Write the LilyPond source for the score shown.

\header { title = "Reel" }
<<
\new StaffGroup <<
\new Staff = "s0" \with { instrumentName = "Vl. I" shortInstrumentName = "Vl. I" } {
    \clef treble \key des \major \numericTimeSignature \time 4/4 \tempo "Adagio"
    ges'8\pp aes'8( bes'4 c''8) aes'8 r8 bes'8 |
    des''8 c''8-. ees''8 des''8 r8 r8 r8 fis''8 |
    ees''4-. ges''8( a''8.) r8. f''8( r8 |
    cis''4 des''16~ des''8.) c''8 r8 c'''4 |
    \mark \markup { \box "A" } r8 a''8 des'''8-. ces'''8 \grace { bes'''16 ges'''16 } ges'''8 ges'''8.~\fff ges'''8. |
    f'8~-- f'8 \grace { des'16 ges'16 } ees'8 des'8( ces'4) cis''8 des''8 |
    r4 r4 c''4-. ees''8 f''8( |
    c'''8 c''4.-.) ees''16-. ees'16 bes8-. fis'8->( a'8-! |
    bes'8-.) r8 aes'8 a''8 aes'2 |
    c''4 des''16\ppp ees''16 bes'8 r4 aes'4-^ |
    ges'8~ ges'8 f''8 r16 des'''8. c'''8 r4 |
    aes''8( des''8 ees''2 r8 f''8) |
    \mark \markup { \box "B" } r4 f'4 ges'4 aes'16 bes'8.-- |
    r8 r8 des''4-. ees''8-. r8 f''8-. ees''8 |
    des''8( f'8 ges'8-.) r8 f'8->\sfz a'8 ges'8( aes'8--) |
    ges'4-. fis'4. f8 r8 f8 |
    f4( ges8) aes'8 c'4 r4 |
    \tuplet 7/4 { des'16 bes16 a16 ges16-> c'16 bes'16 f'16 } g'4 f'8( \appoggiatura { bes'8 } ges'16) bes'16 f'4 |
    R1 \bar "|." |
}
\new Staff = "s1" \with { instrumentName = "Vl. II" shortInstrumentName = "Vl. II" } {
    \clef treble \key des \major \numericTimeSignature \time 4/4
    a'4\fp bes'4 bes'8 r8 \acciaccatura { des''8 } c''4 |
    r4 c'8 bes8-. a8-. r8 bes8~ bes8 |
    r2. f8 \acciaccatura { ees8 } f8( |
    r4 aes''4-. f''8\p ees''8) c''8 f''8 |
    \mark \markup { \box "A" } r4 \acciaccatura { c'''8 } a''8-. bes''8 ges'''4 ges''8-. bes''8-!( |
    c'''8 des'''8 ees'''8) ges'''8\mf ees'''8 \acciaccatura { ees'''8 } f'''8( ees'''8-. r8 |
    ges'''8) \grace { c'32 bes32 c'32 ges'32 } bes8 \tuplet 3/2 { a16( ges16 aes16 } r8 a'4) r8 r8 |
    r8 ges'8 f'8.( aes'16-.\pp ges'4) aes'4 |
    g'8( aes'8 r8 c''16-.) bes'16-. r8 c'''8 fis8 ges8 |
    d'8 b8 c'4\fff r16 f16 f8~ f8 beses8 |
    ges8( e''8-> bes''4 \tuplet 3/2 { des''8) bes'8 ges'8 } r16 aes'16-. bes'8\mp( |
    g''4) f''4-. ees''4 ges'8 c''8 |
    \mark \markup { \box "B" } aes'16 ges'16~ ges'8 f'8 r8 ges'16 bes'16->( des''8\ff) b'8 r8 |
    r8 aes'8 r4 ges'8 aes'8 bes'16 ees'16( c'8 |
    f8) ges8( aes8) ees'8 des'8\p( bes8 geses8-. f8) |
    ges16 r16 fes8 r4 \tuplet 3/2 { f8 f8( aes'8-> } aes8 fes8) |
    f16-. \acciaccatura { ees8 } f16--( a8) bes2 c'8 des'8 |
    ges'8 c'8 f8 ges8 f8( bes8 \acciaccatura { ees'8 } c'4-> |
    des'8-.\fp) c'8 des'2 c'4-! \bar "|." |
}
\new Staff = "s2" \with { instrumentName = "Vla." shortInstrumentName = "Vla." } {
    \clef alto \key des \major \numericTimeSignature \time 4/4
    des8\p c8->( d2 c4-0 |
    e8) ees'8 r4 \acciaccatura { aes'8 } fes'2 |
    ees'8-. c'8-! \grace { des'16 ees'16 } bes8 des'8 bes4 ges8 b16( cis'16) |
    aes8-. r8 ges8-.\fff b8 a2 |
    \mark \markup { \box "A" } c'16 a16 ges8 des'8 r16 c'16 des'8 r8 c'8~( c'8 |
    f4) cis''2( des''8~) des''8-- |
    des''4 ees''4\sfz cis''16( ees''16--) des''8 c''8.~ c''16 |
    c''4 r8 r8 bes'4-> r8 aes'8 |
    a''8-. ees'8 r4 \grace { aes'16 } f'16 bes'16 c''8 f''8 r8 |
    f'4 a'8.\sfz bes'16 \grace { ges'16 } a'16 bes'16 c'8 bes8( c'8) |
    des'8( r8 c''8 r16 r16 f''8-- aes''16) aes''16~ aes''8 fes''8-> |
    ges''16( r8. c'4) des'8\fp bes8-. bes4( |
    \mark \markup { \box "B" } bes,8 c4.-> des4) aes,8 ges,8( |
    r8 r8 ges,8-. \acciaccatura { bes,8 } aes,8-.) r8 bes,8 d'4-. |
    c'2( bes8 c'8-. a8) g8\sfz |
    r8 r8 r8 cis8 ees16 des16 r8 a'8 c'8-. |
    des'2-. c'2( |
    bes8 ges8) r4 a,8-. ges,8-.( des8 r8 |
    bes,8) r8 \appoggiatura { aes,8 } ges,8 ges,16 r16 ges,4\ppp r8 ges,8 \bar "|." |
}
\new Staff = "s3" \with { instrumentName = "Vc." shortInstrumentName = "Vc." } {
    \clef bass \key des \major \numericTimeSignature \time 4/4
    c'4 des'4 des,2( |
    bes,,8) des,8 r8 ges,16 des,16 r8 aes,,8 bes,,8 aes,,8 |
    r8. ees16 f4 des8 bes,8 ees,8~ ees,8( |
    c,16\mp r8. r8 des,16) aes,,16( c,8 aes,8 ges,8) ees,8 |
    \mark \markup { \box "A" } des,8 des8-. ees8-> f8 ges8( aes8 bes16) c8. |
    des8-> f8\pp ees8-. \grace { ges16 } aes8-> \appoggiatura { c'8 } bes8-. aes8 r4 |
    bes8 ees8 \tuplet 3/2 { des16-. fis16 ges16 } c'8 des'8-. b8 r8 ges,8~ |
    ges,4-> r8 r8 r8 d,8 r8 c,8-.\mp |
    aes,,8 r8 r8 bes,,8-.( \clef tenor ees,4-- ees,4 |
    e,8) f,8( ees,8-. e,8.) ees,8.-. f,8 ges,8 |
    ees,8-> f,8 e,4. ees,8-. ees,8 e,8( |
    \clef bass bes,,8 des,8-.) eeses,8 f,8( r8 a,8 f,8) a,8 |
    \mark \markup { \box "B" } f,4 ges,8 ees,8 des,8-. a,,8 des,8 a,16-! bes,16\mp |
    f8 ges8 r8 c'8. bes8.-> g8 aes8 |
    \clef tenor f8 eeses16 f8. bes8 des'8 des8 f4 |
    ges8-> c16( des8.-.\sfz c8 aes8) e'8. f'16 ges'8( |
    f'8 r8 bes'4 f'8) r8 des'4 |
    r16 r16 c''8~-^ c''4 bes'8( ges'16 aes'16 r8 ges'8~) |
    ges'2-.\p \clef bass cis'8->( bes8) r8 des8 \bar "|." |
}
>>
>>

------------------------------

Consigne
Quelles lignes des items ci-dessus contiennent le mot « tuplet » ? Repérez-les et recopiez chacune d'elles en entier.

La réponse
    \tuplet 7/4 { des'16 bes16 a16 ges16-> c'16 bes'16 f'16 } g'4 f'8( \appoggiatura { bes'8 } ges'16) bes'16 f'4 |
    ges'''8) \grace { c'32 bes32 c'32 ges'32 } bes8 \tuplet 3/2 { a16( ges16 aes16 } r8 a'4) r8 r8 |
    ges8( e''8-> bes''4 \tuplet 3/2 { des''8) bes'8 ges'8 } r16 aes'16-. bes'8\mp( |
    ges16 r16 fes8 r4 \tuplet 3/2 { f8 f8( aes'8-> } aes8 fes8) |
    bes8 ees8 \tuplet 3/2 { des16-. fis16 ges16 } c'8 des'8-. b8 r8 ges,8~ |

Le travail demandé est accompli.